▶ YOUR ASSIGNMENT
Look below. Copy each line that has "none" in it.
++++ EXTRACTED MATERIAL ++++
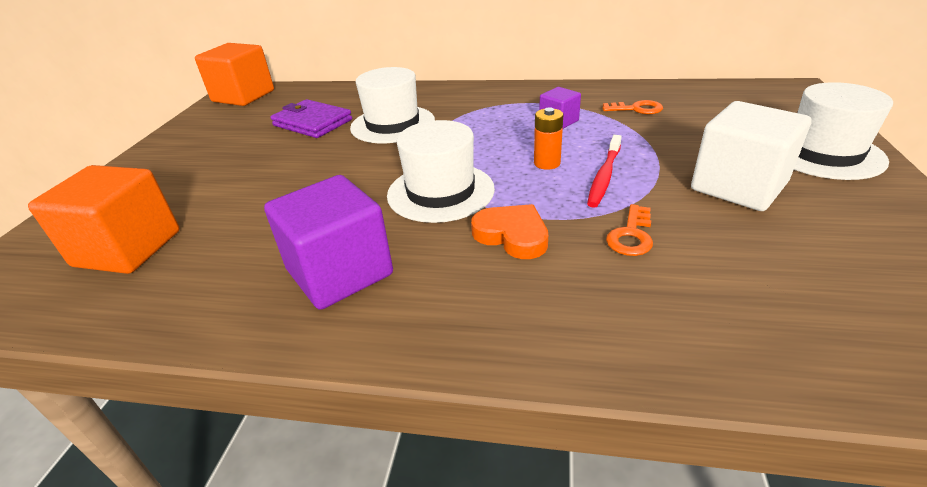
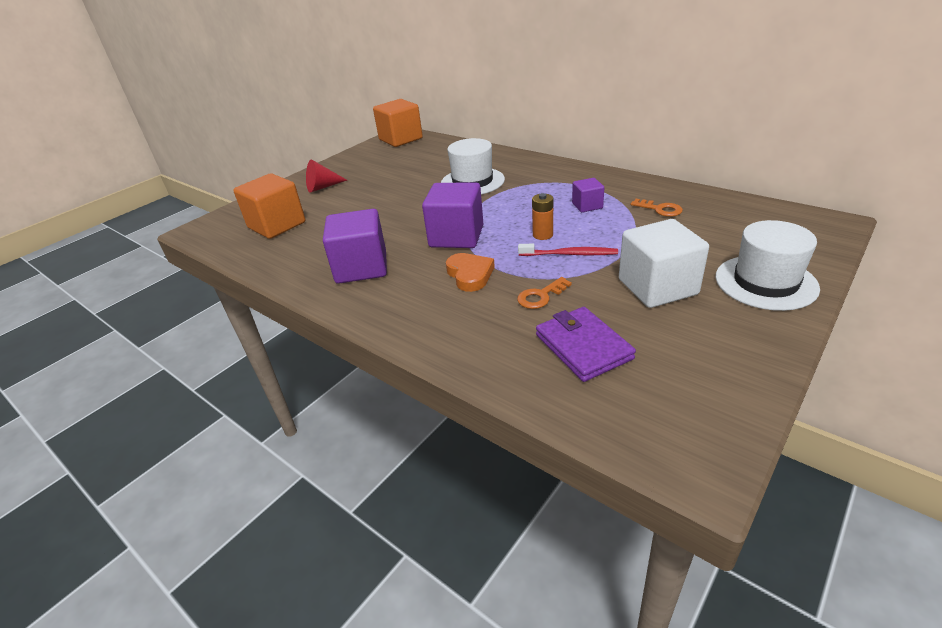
camera: 30 degrees right, 0 degrees up
(170, 175) = (322, 187): none -> red cone
(312, 123) = (425, 169): purple wallet -> purple wallet (583, 347)
(440, 192) = (456, 236): white hat -> purple cube
(604, 176) = (570, 254): red toothbrush -> red toothbrush turned 135 degrees counterclockwise

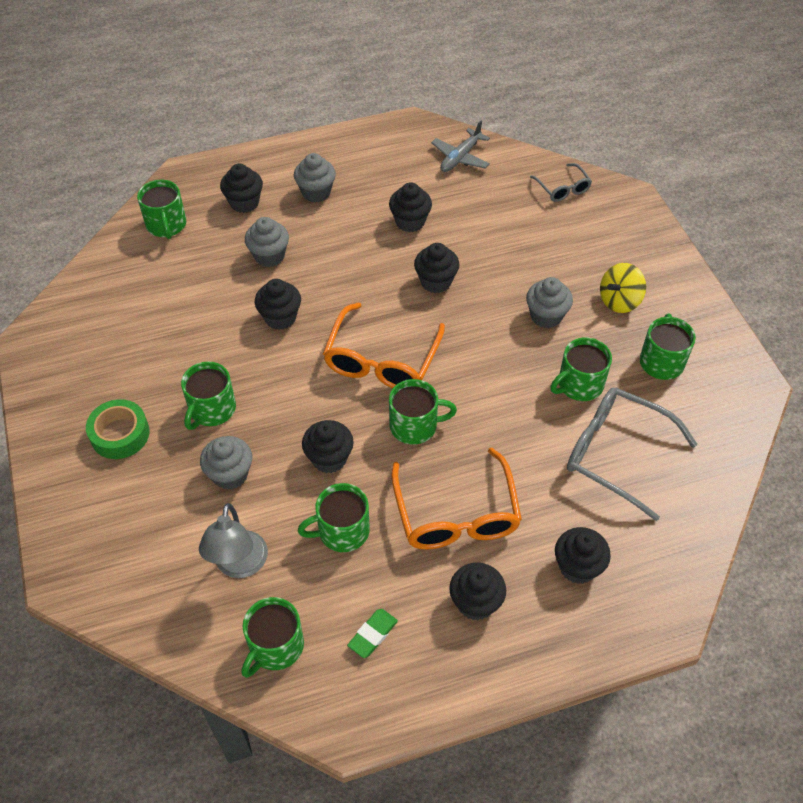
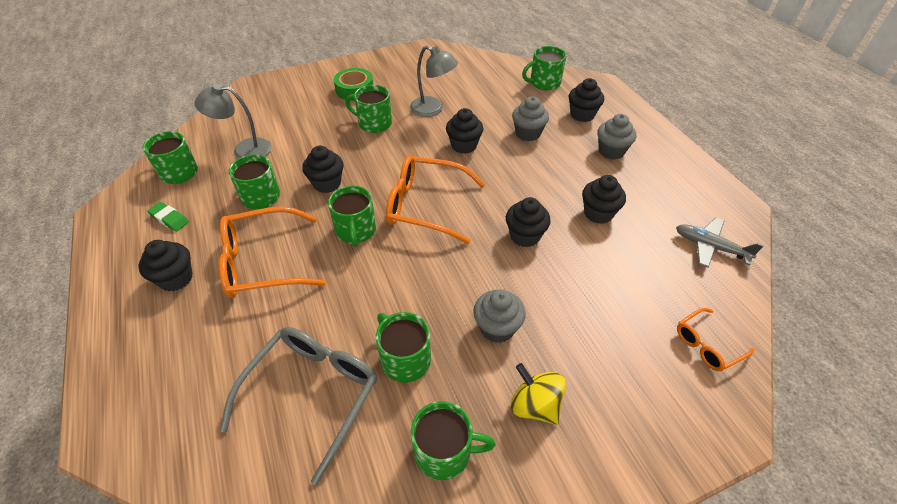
camera: 85 degrees right, 5 degrees down
(195, 343) = (433, 109): none -> grey lamp
(230, 474) = (318, 137): grey cupcake -> none
(562, 188) = (707, 345): grey glasses -> orange glasses
(577, 567) = (188, 354): black cupcake -> none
++++
▶ RESPONSE AREA
(170, 175) = (322, 187): none -> red cone
(195, 343) = (433, 109): none -> grey lamp
(230, 474) = (318, 137): grey cupcake -> none
(577, 567) = (188, 354): black cupcake -> none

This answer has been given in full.